··· Raw data

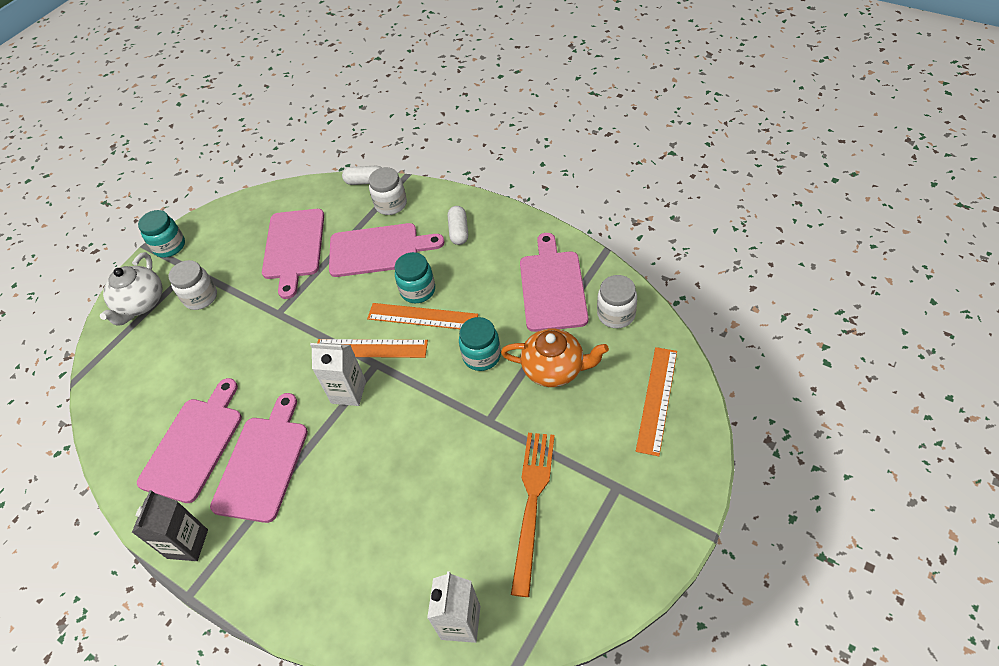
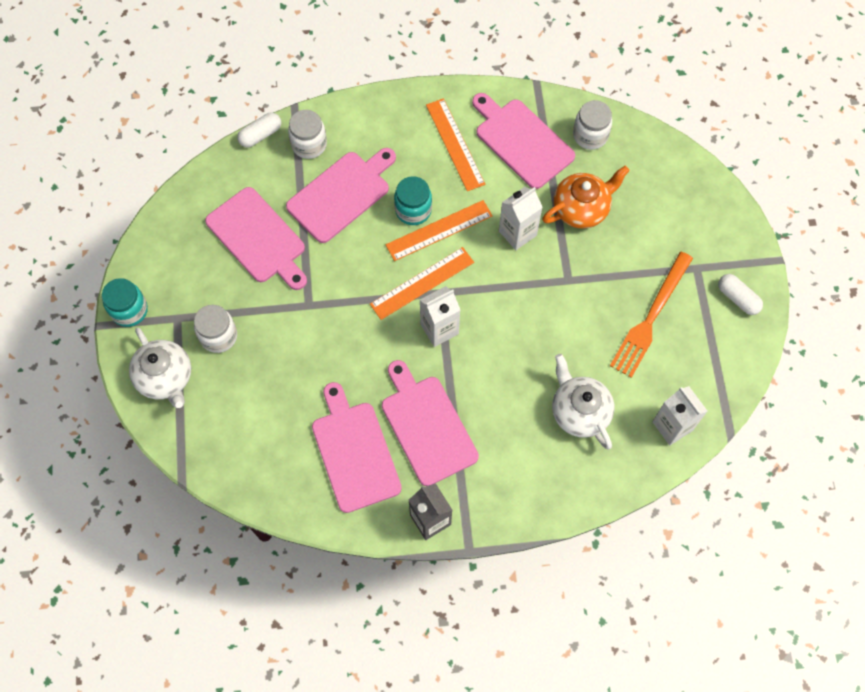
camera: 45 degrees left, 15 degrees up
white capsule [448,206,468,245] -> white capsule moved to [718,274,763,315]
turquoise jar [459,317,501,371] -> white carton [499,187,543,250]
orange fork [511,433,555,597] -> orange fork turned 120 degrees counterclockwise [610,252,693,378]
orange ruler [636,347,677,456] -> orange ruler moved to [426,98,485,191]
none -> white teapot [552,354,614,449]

······
··· Raw data

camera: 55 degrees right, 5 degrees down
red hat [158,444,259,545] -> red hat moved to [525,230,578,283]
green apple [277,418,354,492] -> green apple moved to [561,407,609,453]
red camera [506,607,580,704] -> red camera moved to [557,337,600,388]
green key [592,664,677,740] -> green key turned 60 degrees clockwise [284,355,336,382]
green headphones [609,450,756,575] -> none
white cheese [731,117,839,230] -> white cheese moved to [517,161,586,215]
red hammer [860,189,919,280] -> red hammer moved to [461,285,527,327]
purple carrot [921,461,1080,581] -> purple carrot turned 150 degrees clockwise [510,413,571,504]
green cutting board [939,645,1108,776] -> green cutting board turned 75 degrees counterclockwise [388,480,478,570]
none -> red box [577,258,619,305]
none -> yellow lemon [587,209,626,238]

······

> **About this exercise**
Look through the entries above and quote exactly the lines from the line with "camera: 45 degrees left, 15 degrees up" to the line with "none -> white teapot [552,354,614,449]", counting both of those lines.

> **Output of the task**
camera: 45 degrees left, 15 degrees up
white capsule [448,206,468,245] -> white capsule moved to [718,274,763,315]
turquoise jar [459,317,501,371] -> white carton [499,187,543,250]
orange fork [511,433,555,597] -> orange fork turned 120 degrees counterclockwise [610,252,693,378]
orange ruler [636,347,677,456] -> orange ruler moved to [426,98,485,191]
none -> white teapot [552,354,614,449]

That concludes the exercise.